----- Data entries

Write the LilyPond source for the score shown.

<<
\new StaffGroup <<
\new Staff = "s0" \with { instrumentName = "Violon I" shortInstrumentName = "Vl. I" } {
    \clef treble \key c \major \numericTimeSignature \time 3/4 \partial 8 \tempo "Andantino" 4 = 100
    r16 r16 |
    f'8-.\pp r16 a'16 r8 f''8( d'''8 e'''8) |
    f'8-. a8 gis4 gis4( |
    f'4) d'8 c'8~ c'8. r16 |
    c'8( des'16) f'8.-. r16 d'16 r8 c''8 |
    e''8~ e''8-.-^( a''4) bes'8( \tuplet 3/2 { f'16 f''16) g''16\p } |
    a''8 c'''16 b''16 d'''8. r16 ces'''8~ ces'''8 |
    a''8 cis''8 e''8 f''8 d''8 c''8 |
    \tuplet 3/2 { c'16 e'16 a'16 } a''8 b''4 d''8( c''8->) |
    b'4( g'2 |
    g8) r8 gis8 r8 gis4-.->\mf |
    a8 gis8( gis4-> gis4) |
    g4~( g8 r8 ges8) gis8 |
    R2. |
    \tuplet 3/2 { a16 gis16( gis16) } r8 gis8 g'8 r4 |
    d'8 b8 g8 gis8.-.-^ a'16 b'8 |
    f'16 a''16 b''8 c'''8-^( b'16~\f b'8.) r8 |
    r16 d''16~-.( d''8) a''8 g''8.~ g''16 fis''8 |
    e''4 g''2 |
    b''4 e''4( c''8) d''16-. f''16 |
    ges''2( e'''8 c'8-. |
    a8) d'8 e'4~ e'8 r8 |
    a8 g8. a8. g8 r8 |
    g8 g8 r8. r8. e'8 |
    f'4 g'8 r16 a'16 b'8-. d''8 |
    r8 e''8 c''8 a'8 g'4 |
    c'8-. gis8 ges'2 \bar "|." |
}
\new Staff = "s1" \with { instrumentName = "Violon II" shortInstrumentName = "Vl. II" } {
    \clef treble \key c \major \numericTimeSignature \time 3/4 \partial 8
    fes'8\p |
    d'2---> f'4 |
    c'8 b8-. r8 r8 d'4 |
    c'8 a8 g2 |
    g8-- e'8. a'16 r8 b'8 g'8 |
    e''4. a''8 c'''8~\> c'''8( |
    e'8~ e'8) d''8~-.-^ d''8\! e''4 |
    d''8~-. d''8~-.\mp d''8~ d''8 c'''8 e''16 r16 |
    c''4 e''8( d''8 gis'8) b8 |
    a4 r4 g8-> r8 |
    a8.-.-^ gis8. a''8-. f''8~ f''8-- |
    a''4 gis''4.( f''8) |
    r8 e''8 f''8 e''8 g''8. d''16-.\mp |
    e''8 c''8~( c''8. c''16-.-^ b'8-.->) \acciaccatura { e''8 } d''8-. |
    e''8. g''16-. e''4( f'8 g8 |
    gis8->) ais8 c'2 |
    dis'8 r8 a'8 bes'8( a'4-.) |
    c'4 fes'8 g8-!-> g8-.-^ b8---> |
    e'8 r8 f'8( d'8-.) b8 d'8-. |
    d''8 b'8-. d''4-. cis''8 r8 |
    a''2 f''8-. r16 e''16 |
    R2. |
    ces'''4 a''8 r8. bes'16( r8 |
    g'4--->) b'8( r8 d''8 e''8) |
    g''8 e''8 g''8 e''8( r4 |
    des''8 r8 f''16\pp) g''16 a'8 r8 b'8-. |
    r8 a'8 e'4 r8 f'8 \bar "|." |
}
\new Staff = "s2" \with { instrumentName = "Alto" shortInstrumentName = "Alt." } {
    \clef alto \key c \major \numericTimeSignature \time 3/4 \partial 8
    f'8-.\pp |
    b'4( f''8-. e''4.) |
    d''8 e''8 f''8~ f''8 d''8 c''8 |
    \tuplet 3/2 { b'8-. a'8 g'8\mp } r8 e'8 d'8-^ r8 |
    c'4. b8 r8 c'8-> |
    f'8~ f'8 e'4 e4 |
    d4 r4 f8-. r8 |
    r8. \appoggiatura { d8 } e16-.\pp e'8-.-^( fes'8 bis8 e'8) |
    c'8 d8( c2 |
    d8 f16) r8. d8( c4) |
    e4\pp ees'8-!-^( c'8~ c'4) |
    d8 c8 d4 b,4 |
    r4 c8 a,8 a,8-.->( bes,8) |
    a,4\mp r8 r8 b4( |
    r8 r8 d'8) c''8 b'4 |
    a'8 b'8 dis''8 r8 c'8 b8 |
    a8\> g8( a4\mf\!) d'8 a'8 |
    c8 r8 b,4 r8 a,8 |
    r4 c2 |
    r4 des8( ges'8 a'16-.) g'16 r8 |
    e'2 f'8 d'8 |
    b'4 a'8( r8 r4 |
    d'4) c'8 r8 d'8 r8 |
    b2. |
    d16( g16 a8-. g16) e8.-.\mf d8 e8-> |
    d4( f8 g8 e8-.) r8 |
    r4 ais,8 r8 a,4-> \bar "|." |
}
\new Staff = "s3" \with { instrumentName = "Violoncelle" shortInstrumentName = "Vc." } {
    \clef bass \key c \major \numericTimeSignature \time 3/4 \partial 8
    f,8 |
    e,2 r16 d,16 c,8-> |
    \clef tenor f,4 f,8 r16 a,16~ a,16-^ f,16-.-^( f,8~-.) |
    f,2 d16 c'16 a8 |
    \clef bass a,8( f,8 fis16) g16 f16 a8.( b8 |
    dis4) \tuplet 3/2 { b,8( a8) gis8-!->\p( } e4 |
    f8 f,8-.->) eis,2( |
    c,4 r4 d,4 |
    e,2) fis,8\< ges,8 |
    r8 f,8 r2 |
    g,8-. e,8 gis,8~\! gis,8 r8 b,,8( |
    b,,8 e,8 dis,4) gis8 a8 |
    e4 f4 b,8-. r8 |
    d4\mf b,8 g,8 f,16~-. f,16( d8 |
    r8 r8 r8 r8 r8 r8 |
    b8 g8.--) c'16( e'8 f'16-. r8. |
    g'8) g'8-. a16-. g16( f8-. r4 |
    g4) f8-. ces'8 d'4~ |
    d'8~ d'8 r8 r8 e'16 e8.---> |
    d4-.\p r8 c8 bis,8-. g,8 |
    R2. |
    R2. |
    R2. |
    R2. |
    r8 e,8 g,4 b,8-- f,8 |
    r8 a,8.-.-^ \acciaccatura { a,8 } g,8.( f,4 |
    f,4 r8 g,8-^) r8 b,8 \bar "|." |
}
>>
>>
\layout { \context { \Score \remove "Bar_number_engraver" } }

----------

**Exercise aim**:
Please find every line in the records that contains the string "treble" and copy each of those lines out in full.

**Reply**:
    \clef treble \key c \major \numericTimeSignature \time 3/4 \partial 8 \tempo "Andantino" 4 = 100
    \clef treble \key c \major \numericTimeSignature \time 3/4 \partial 8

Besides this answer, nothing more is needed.